Segment Open

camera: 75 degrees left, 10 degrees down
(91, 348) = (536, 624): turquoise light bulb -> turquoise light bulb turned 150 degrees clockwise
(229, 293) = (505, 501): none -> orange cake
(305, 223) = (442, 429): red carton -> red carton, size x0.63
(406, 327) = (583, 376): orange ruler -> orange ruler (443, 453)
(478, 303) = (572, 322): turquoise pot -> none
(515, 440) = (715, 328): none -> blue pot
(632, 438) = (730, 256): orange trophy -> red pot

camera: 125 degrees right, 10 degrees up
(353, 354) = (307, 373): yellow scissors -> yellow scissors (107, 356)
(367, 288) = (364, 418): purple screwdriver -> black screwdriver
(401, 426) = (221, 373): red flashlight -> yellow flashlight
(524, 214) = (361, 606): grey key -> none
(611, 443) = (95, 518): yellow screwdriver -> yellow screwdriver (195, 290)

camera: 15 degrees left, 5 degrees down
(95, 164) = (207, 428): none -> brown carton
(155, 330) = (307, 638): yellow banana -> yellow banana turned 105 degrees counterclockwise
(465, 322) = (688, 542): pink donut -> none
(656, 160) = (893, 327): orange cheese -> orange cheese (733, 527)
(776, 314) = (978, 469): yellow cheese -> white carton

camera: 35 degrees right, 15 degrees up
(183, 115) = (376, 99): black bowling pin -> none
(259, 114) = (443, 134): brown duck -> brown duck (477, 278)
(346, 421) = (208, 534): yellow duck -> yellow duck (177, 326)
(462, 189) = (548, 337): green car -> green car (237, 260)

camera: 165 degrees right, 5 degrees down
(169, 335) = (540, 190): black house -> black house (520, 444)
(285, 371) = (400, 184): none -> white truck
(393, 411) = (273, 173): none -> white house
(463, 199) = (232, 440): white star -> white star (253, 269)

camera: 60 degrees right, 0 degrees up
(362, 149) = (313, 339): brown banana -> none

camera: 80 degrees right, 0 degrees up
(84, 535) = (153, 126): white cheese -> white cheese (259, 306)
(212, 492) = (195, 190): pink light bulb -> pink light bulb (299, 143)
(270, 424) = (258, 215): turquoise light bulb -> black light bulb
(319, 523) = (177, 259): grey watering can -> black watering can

Segment Closed

*Task goal*:
Keep the wording exact. Give all of the records again.

*Solution to the problem*:
camera: 75 degrees left, 10 degrees down
(91, 348) = (536, 624): turquoise light bulb -> turquoise light bulb turned 150 degrees clockwise
(229, 293) = (505, 501): none -> orange cake
(305, 223) = (442, 429): red carton -> red carton, size x0.63
(406, 327) = (583, 376): orange ruler -> orange ruler (443, 453)
(478, 303) = (572, 322): turquoise pot -> none
(515, 440) = (715, 328): none -> blue pot
(632, 438) = (730, 256): orange trophy -> red pot

camera: 125 degrees right, 10 degrees up
(353, 354) = (307, 373): yellow scissors -> yellow scissors (107, 356)
(367, 288) = (364, 418): purple screwdriver -> black screwdriver
(401, 426) = (221, 373): red flashlight -> yellow flashlight
(524, 214) = (361, 606): grey key -> none
(611, 443) = (95, 518): yellow screwdriver -> yellow screwdriver (195, 290)

camera: 15 degrees left, 5 degrees down
(95, 164) = (207, 428): none -> brown carton
(155, 330) = (307, 638): yellow banana -> yellow banana turned 105 degrees counterclockwise
(465, 322) = (688, 542): pink donut -> none
(656, 160) = (893, 327): orange cheese -> orange cheese (733, 527)
(776, 314) = (978, 469): yellow cheese -> white carton

camera: 35 degrees right, 15 degrees up
(183, 115) = (376, 99): black bowling pin -> none
(259, 114) = (443, 134): brown duck -> brown duck (477, 278)
(346, 421) = (208, 534): yellow duck -> yellow duck (177, 326)
(462, 189) = (548, 337): green car -> green car (237, 260)

camera: 165 degrees right, 5 degrees down
(169, 335) = (540, 190): black house -> black house (520, 444)
(285, 371) = (400, 184): none -> white truck
(393, 411) = (273, 173): none -> white house
(463, 199) = (232, 440): white star -> white star (253, 269)

camera: 60 degrees right, 0 degrees up
(362, 149) = (313, 339): brown banana -> none

camera: 80 degrees right, 0 degrees up
(84, 535) = (153, 126): white cheese -> white cheese (259, 306)
(212, 492) = (195, 190): pink light bulb -> pink light bulb (299, 143)
(270, 424) = (258, 215): turquoise light bulb -> black light bulb
(319, 523) = (177, 259): grey watering can -> black watering can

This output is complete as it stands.